What this task involves: Without including any images, please transcribe all the lines below exactly.

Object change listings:
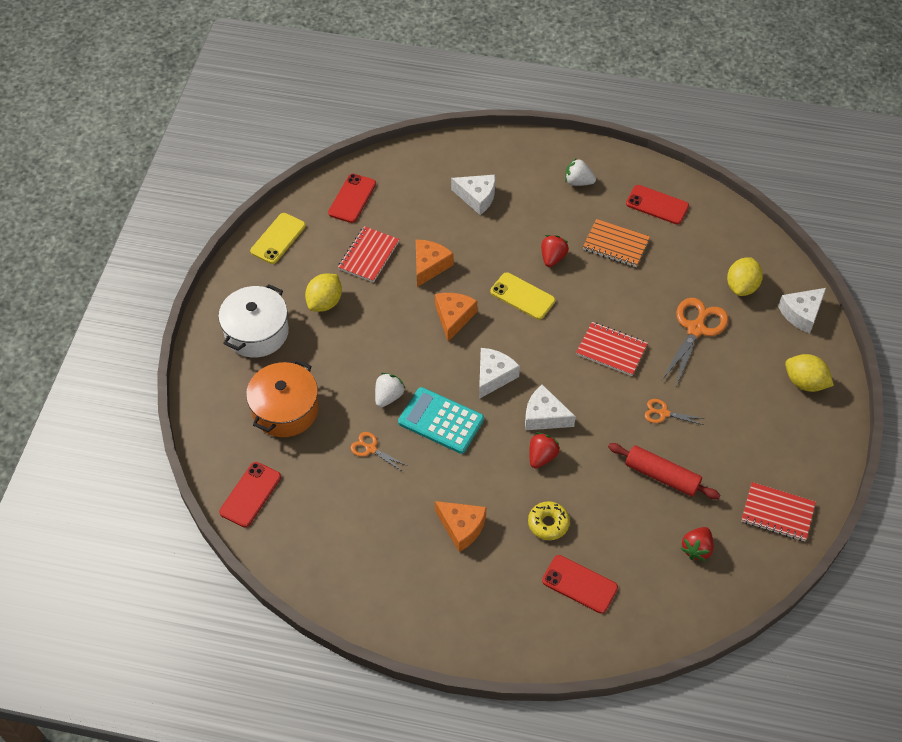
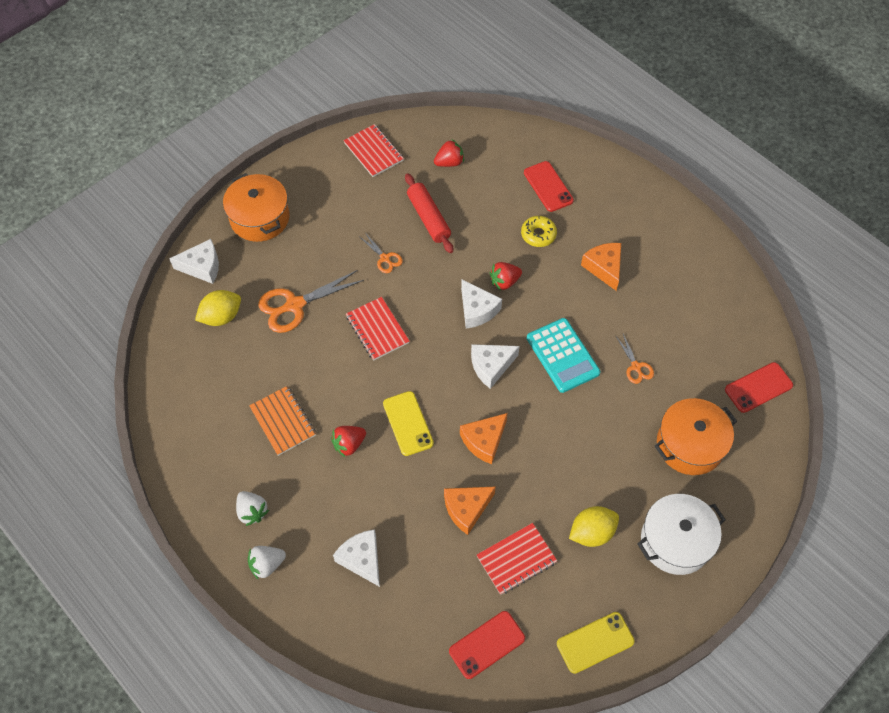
camera: 145 degrees left, 5 degrees up
white strawberry [375,373,406,407] -> white strawberry moved to [248,546,286,580]
red phone [626,185,689,224] -> none
yellow lemon [785,354,834,392] -> orange pot [223,173,290,242]

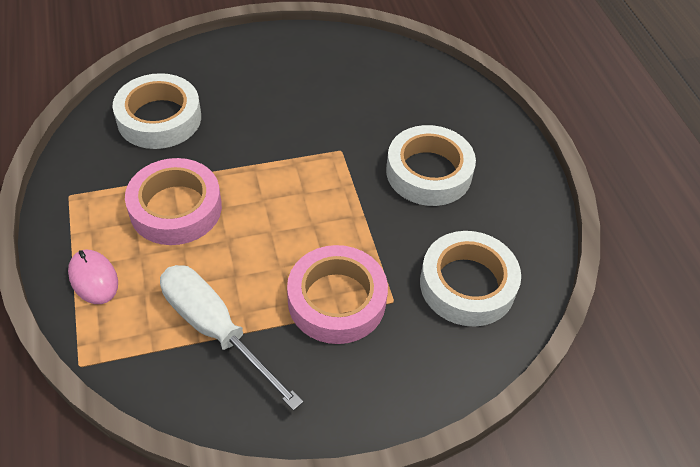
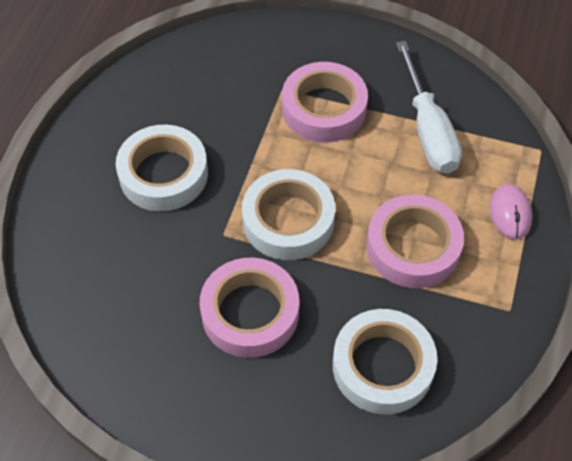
camera: 145 degrees left, 5 degrees up
white tape [420,231,521,327] -> white tape moved to [242,169,335,260]
none -> pink tape [200,258,299,358]

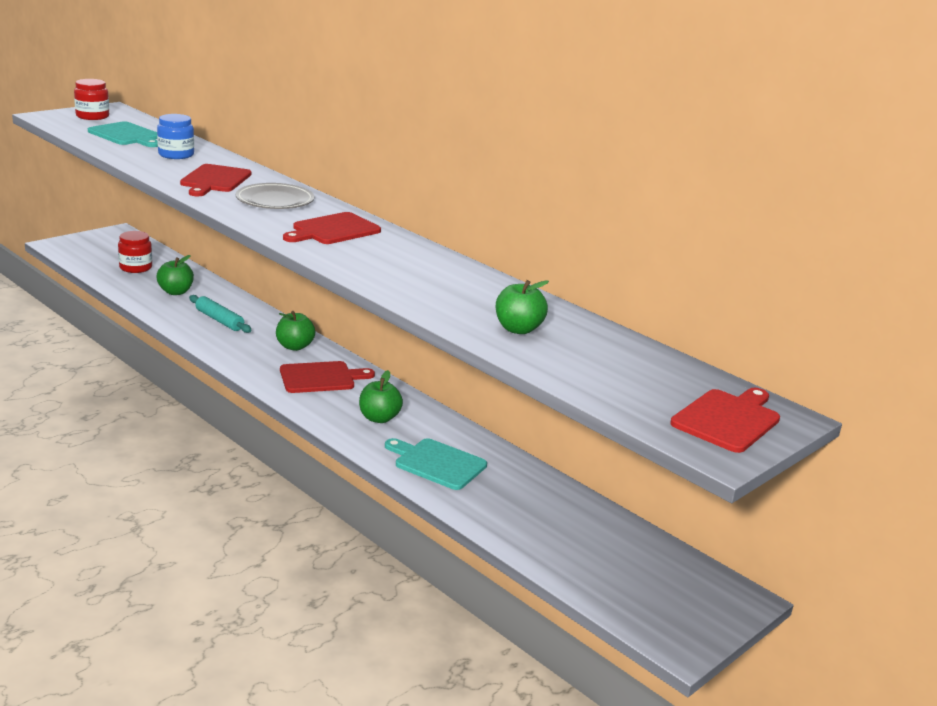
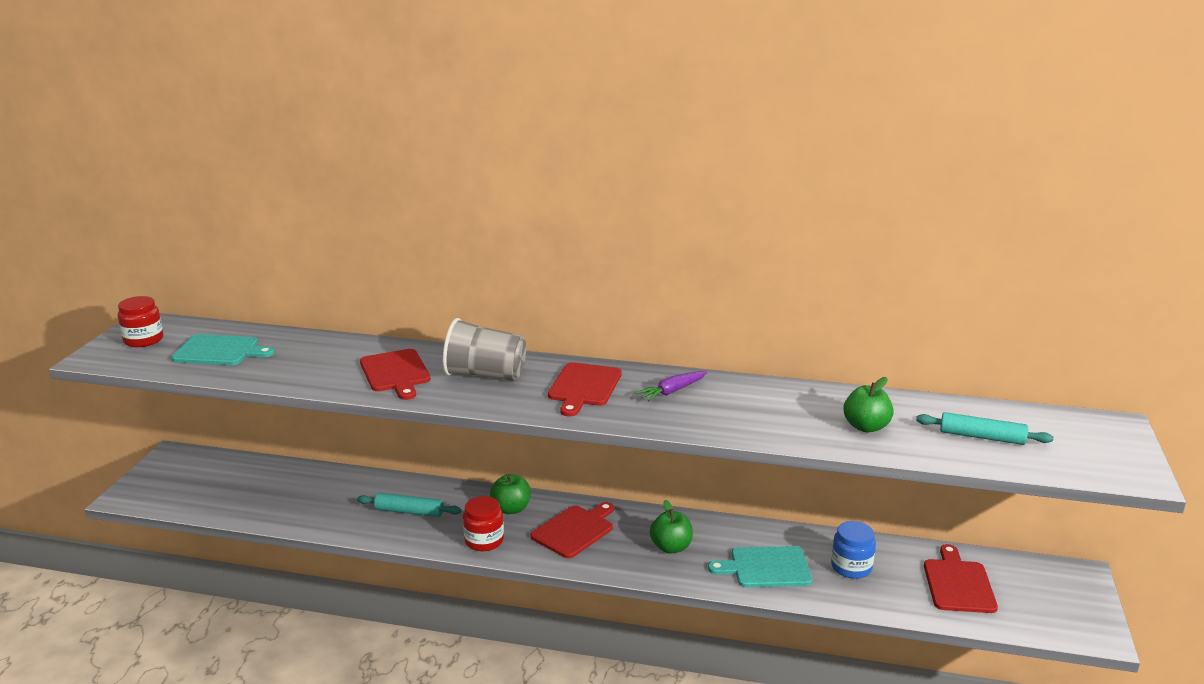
camera: 30 degrees left, 0 degrees up
red jar [118,231,152,273] -> red jar moved to [463,496,504,551]
blue jar [157,114,194,159] -> blue jar moved to [831,521,876,579]
green apple [157,255,194,295] -> none
grey plate [236,183,314,209] -> grey cup [443,318,526,381]
red cutting board [670,388,780,453] -> red cutting board moved to [924,544,998,613]
none -> purple carrot [635,371,707,401]
none -> turquoise rolling pin [916,412,1054,445]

Response to this exercise:
camera: 145 degrees left, 5 degrees up
white strawberry [375,373,406,407] -> white strawberry moved to [248,546,286,580]
red phone [626,185,689,224] -> none
yellow lemon [785,354,834,392] -> orange pot [223,173,290,242]

camera: 145 degrees left, 5 degrees up
white tape [420,231,521,327] -> white tape moved to [242,169,335,260]
none -> pink tape [200,258,299,358]

camera: 30 degrees left, 0 degrees up
red jar [118,231,152,273] -> red jar moved to [463,496,504,551]
blue jar [157,114,194,159] -> blue jar moved to [831,521,876,579]
green apple [157,255,194,295] -> none
grey plate [236,183,314,209] -> grey cup [443,318,526,381]
red cutting board [670,388,780,453] -> red cutting board moved to [924,544,998,613]
none -> purple carrot [635,371,707,401]
none -> turquoise rolling pin [916,412,1054,445]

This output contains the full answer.